__WHAT TO PRODUCE__
Return each line of the items below that contains the string "with", copying the lines in full.

__DATA SUPPLIED__
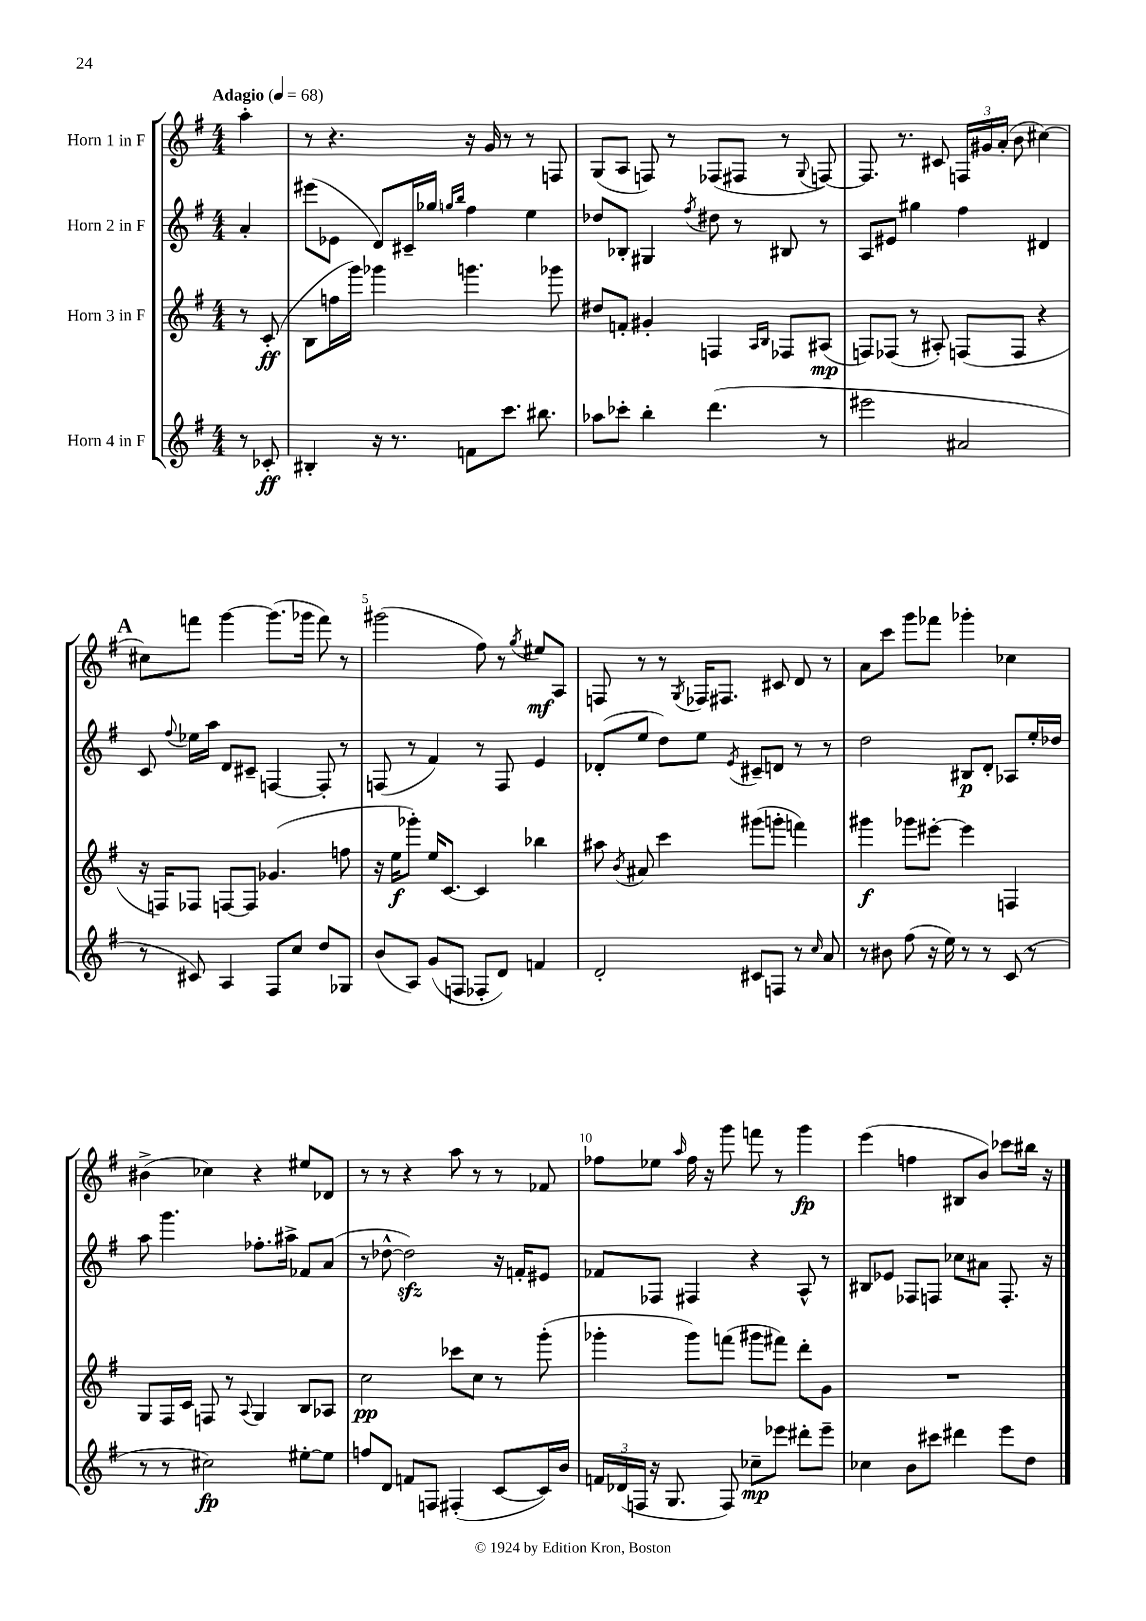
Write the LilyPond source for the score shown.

<<
\new StaffGroup <<
\new Staff = "s0" \with { instrumentName = "Horn 1 in F" } {
    \clef treble \key g \major \numericTimeSignature \time 4/4 \partial 4 \tempo "Adagio" 4 = 68
    \autoBeamOff a''4-. |
    r8 r4. r16 g'16 r8 r8 f8 |
    g8[( a8] f8) r8 fes8[( fis8] r8 \appoggiatura { g8 } f8~) |
    f8. r8. cis'8 \tuplet 3/2 { f16[ gis'16 a'16]-.( } b'8 cis''4~) |
    \mark \markup { \bold "A" } cis''8[ f'''8] g'''4~ g'''8.[( ges'''16] f'''8) r8 |
    gis'''2( fis''8) r8 \acciaccatura { g''8 } eis''8[\mf a8] |
    f8 r8 r8 \acciaccatura { g8 } fes16[ fis8.] cis'8 d'8 r8 |
    a'8[ c'''8] g'''8[ fes'''8] ges'''4-. ces''4 |
    bis'4->( ces''4) r4 eis''8[ des'8] |
    r8 r8 r4 a''8 r8 r8 fes'8 |
    fes''8[ ees''8] \grace { a''16 } fes''16 r16 g'''8 f'''8 r8 g'''4\fp |
    e'''4( f''4 bis8[ b'8]) ces'''8[ bis''16] r16 \bar "|." |
}
\new Staff = "s1" \with { instrumentName = "Horn 2 in F" } {
    \clef treble \key g \major \numericTimeSignature \time 4/4 \partial 4
    \autoBeamOff a'4-. |
    eis'''8[( ees'8] d'8[) cis'16-- ges''16] \grace { g''16[ b''16] } fis''4 e''4 |
    des''8[ bes8]-. gis4 \acciaccatura { fis''8 } dis''8 r8 bis8 r8 |
    a8[ eis'8] gis''4 fis''4 dis'4 |
    \mark \markup { \bold "A" } c'8 \appoggiatura { fis''8 } ees''16[ a''16] d'8[ cis'8]-- f4~ f8-. r8 |
    f8( r8 fis'4) r8 f8 e'4 |
    des'8[-.( e''8] d''8[) e''8] \acciaccatura { e'8 } cis'8[-- d'8] r8 r8 |
    d''2 bis8[\p d'8]-. aes8[ e''16-. des''16] |
    a''8 g'''4. fes''8.[-. ais''16]-> fes'8[ a'8]( |
    r8 des''8~-^ des''2\sfz) r16 f'16[-. eis'8] |
    fes'8[ fes8] fis4 r4 a8-^ r8 |
    bis8[ ees'8] fes8[ f8] ces''8[ ais'8] f8.-. r16 \bar "|." |
}
\new Staff = "s2" \with { instrumentName = "Horn 3 in F" } {
    \clef treble \key g \major \numericTimeSignature \time 4/4 \partial 4
    \autoBeamOff r8 c'8-.\ff( |
    b8[ f''16 g'''16]) ges'''4 g'''4. ges'''8 |
    dis''8[ f'8]-. gis'4-. f4 \grace { a16[ b16] } fes8[ ais8]\mp( |
    f8[) fes8]( r8 ais8-.) f8[( f8] r4 |
    \mark \markup { \bold "A" } r16 f16[) fes8] f8[~ f8] ges'4.( f''8 |
    r16 e''16[\f ges'''8]-.) e''16[ c'8.]~ c'4 bes''4 |
    ais''8 \acciaccatura { b'8 } ais'8 c'''4 gis'''8[( g'''8]-. f'''4) |
    gis'''4\f ges'''8[ eis'''8]~-. eis'''4 f4 |
    g8[ fis16 c'16] f8 r8 \appoggiatura { a8 } g4 b8[ aes8] |
    c''2\pp ces'''8[ c''8] r8 g'''8-.( |
    ges'''4-. ges'''8[) f'''8]( gis'''8[ fis'''8]) d'''8[-. g'8] |
    R1 \bar "|." |
}
\new Staff = "s3" \with { instrumentName = "Horn 4 in F" } {
    \clef treble \key g \major \numericTimeSignature \time 4/4 \partial 4
    \autoBeamOff r8 ces'8-.\ff |
    bis4-. r16 r8. f'8[ c'''8.] bis''8. |
    aes''8[ ces'''8]-. b''4-. d'''4.( r8 |
    eis'''2 ais'2 |
    \mark \markup { \bold "A" } r8 cis'8) a4 fis8[ c''8] d''8[ ges8] |
    b'8[( a8]) g'8[( f8] fes8[-. d'8]) f'4 |
    d'2-. cis'8[ f8] r8 \grace { c''16 } a'8 |
    r8 bis'8 fis''8( r16 e''16) r8 r8 c'8( r8 |
    r8 r8 cis''2\fp) eis''8[~-. eis''8] |
    f''8[ d'8] f'8[ f8] fis4-.( c'8[~ c'16) b'16] |
    \tuplet 3/2 { f'16[ des'16( f16] } r16 g8. f8) ces''8[--\mp ees'''8] dis'''8[-. ees'''8]-- |
    ces''4 b'8[ cis'''8] dis'''4 e'''8[ d''8] \bar "|." |
}
>>
>>
\layout { \context { \Score \override BarNumber.break-visibility = ##(#f #t #t) barNumberVisibility = #(every-nth-bar-number-visible 5) } }
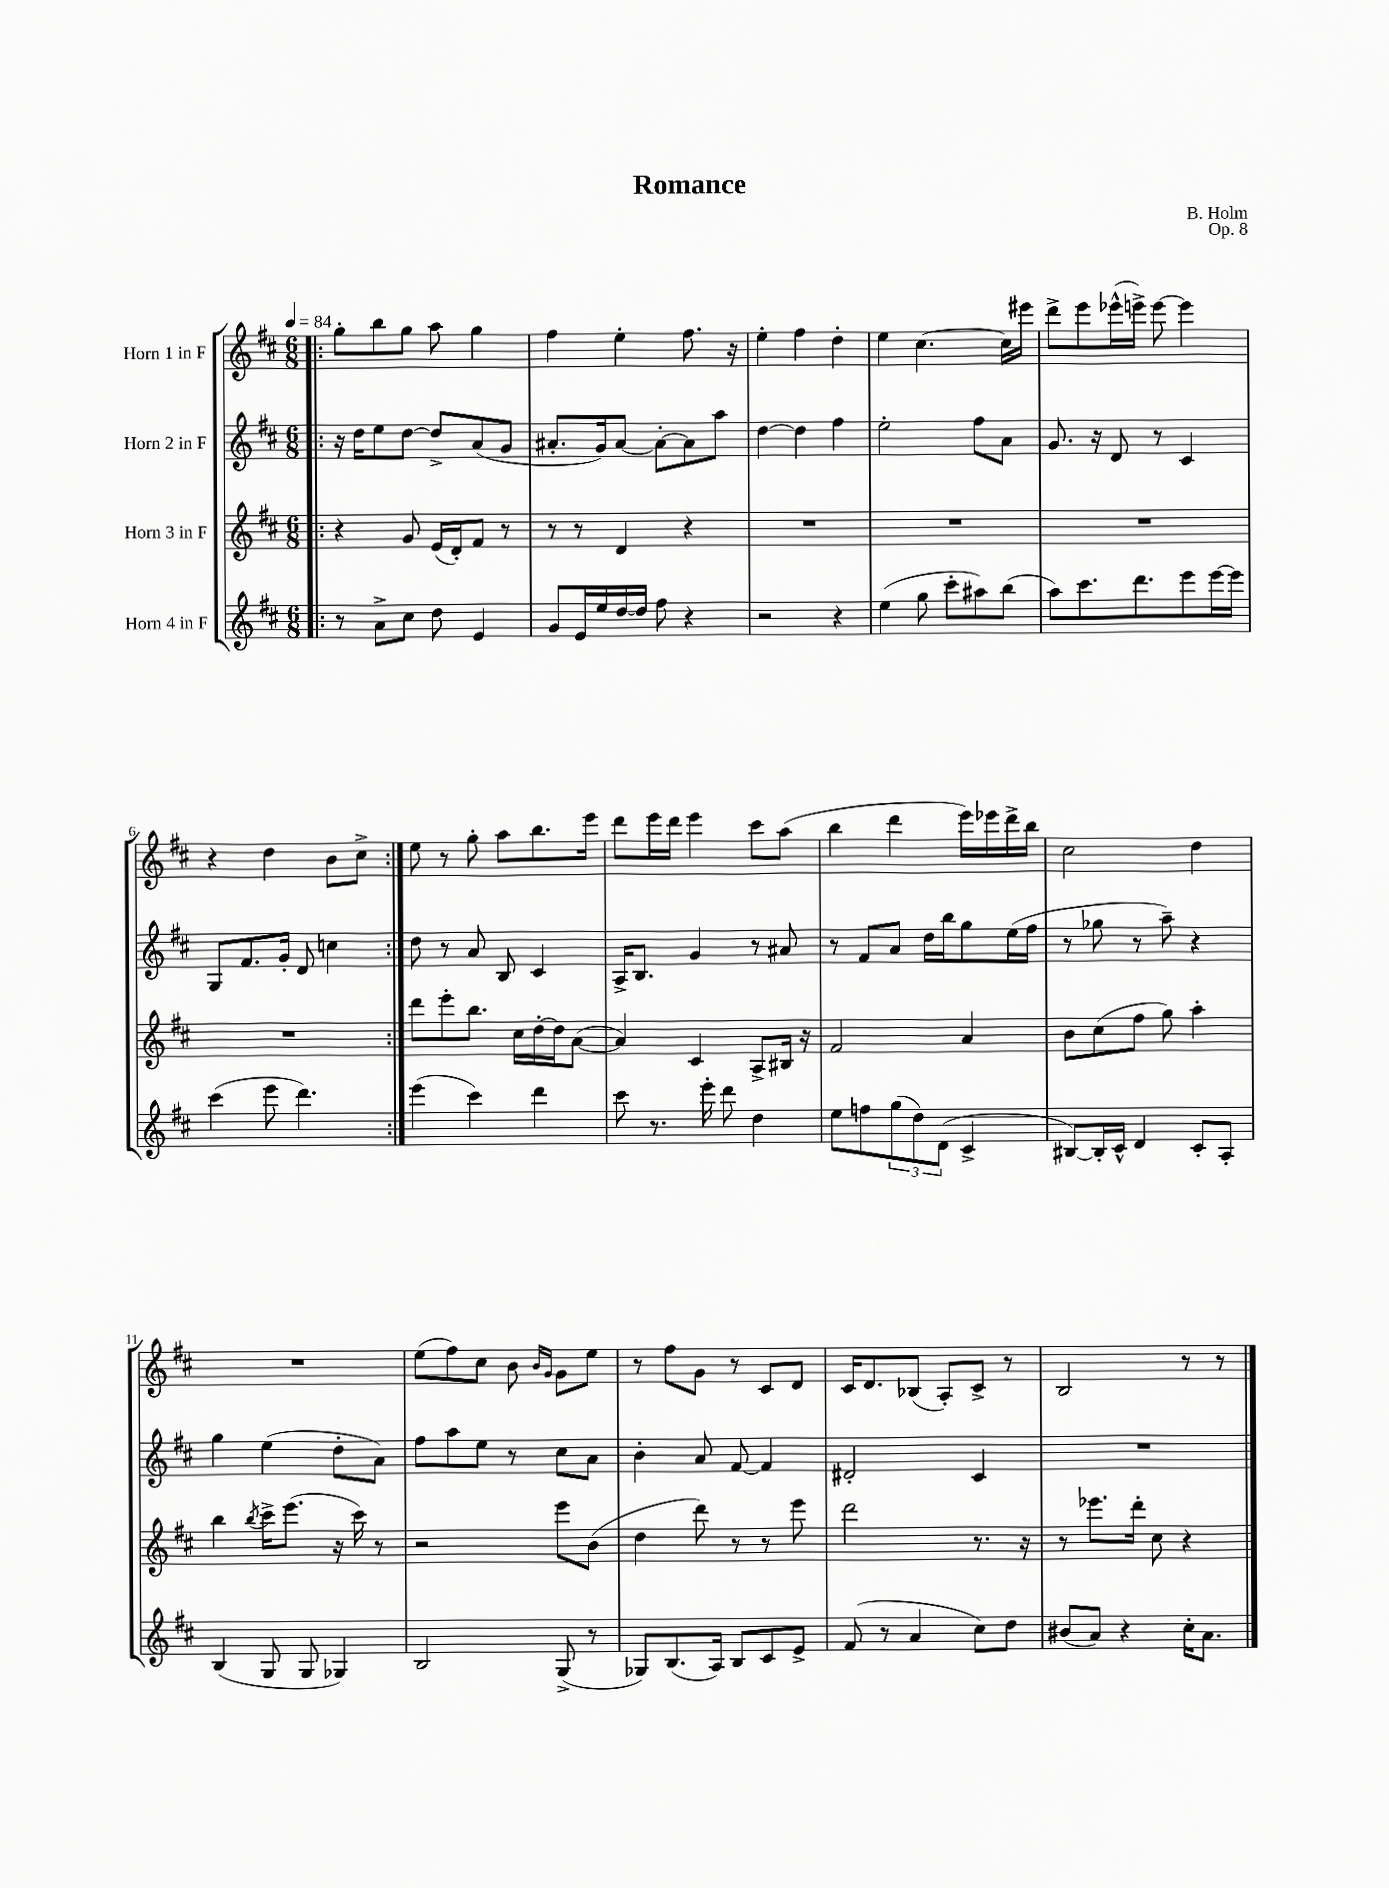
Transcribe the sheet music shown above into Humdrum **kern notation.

**kern	**kern	**kern	**kern
*staff4	*staff3	*staff2	*staff1
*clefG2	*clefG2	*clefG2	*clefG2
*k[f#c#]	*k[f#c#]	*k[f#c#]	*k[f#c#]
*M6/8	*M6/8	*M6/8	*M6/8
*MM84	*MM84	*MM84	*MM84
=!|:	=!|:	=!|:	=!|:
8r	4r	16r	8gg'\L
.	.	16dd\LK	.
8a^\L	.	8ee\	8bb\
8cc#\J	8g/	[8dd\J	8gg\J
8dd\	(16e/LL	8dd^/]L	8aa\
.	16d'/J)	.	.
4e/	8f#/J	(8a/	4gg\
.	8r	8g/J	.
=	=	=	=
8g/L	8r	8.a#'/L	4ff#\
16e/L	8r	.	.
16ee/	.	16g/k)	.
[16dd/	4d/	[8a#/J	4ee'\
16dd/]JJ	.	.	.
8ff#\	.	8a#'\_L	.
4r	4r	8a#\]	8.ff#\
.	.	8aa\J	.
.	.	.	16r
=	=	=	=
2r	2.r	[4dd\	4ee'\
.	.	4dd\]	4ff#\
4r	.	4ff#\	4dd'\
=	=	=	=
(4ee\	2.r	2ee'\	4ee\
8gg\	.	.	[4.cc#\
8ccc#'\L	.	.	.
8aa#\)	.	8ff#\L	.
(8bb\J	.	8a\J	16cc#\]LL
.	.	.	16eee#\JJ
=	=	=	=
8aa\L)	2.r	8.g/	8ddd^\L
8.ccc#\	.	.	8eee\
.	.	16r	.
.	.	8d/	(16eee-^^\L
8.ddd\	.	.	16eee^\JJ)
.	.	8r	[8eee\
8eee\	.	4c#/	4eee\]
[16eee\L	.	.	.
16eee\]JJ	.	.	.
=	=	=	=
(4ccc#\	2.r	8G/L	4r
.	.	8.f#/	.
8eee\	.	.	4dd\
.	.	16g'/Jk	.
4.ddd\)	.	8d/	.
.	.	4cc\	8b\L
.	.	.	8cc#^\J
=:|!	=:|!	=:|!	=:|!
(4eee\	8ddd\L	8dd\	8ee\
.	8eee'\	8r	8r
4ccc#\)	8.bb\J	8a/	8gg'\
.	.	8B/	8aa\L
.	16cc#\LL	.	.
4ddd\	[16dd'\	4c#/	8.bb\
.	16dd\]J	.	.
.	([8a\J	.	.
.	.	.	16eee\Jk
=	=	=	=
8ccc#\	4a/])	16A^/LK	8ddd\L
.	.	8.B/J	.
8.r	.	.	16eee\L
.	.	.	16ddd\JJ
.	4c#/	4g/	4eee\
16eee'\	.	.	.
8ddd\	.	.	.
4dd\	8A^/L	8r	8ccc#\L
.	16B#/Jk	8a#/	(8aa\J
.	16r	.	.
=	=	=	=
8ee\L	2f#/	8r	4bb\
8ff\	.	8f#/L	.
(12gg\	.	8a/J	4ddd\
12dd\)	.	.	.
.	.	16dd\LL	.
(12d\J	.	.	.
.	.	16bb\J	.
4c#^/	4a/	8gg\	16eee\LL)
.	.	.	16eee-\
.	.	(16ee\L	16ddd^\
.	.	16ff#\JJ	16bb\JJ
=	=	=	=
[8B#/L)	8b\L	8r	2cc#\
16B#'/]L	(8cc#\	8gg-\	.
16c#^^/JJ	.	.	.
4d/	8ff#\J	8r	.
.	8gg\)	8aa~\)	.
8c#'/L	4aa'\	4r	4dd\
8A'/J	.	.	.
=	=	=	=
(4B/	4bb\	4gg\	2.r
.	8qbb/	.	.
8G/	16ccc#^\LK	(4ee\	.
.	(8.eee\J	.	.
8G/	.	.	.
4G-/)	16r	8dd'\L	.
.	16ccc#\)	.	.
.	8r	8a\J)	.
=	=	=	=
2B/	2r	8ff#\L	(8ee\L
.	.	8aa\	8ff#\)
.	.	8ee\J	8cc#\J
.	.	8r	8b\
.	.	.	16qqb/LL
.	.	.	16qqg/JJ
(8G^/	8eee\L	8cc#\L	8g\L
8r	(8b\J	8a\J	8ee\J
=	=	=	=
8G-/L)	4dd\	4b'\	8r
(8.B/	.	.	8ff#\L
.	8ddd\)	8a/	8g\J
16A/Jk)	.	.	.
8B/L	8r	[8f#/	8r
8c#/	8r	4f#/]	8c#/L
8e^/J	8eee\	.	8d/J
=	=	=	=
(8f#/	2ddd\	2d#'/	16c#/LK
.	.	.	8.d/
8r	.	.	.
4a/	.	.	(8B-/J
.	.	.	8A'/L)
8cc#\L)	8.r	4c#/	8c#^/J
8dd\J	.	.	8r
.	16r	.	.
=	=	=	=
(8b#/L	8r	2.r	2B/
8a/J)	8.eee-\L	.	.
4r	.	.	.
.	16ddd'\Jk	.	.
.	8cc#\	.	.
16cc#'\LK	4r	.	8r
8.a\J	.	.	.
.	.	.	8r
==	==	==	==
*-	*-	*-	*-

__THE COMPLETED TASK__
\new Staff = "s0" \with { instrumentName = "Horn 1 in F" } {
\new Staff = "s1" \with { instrumentName = "Horn 2 in F" } {
\new Staff = "s2" \with { instrumentName = "Horn 3 in F" } {
\new Staff = "s3" \with { instrumentName = "Horn 4 in F" } {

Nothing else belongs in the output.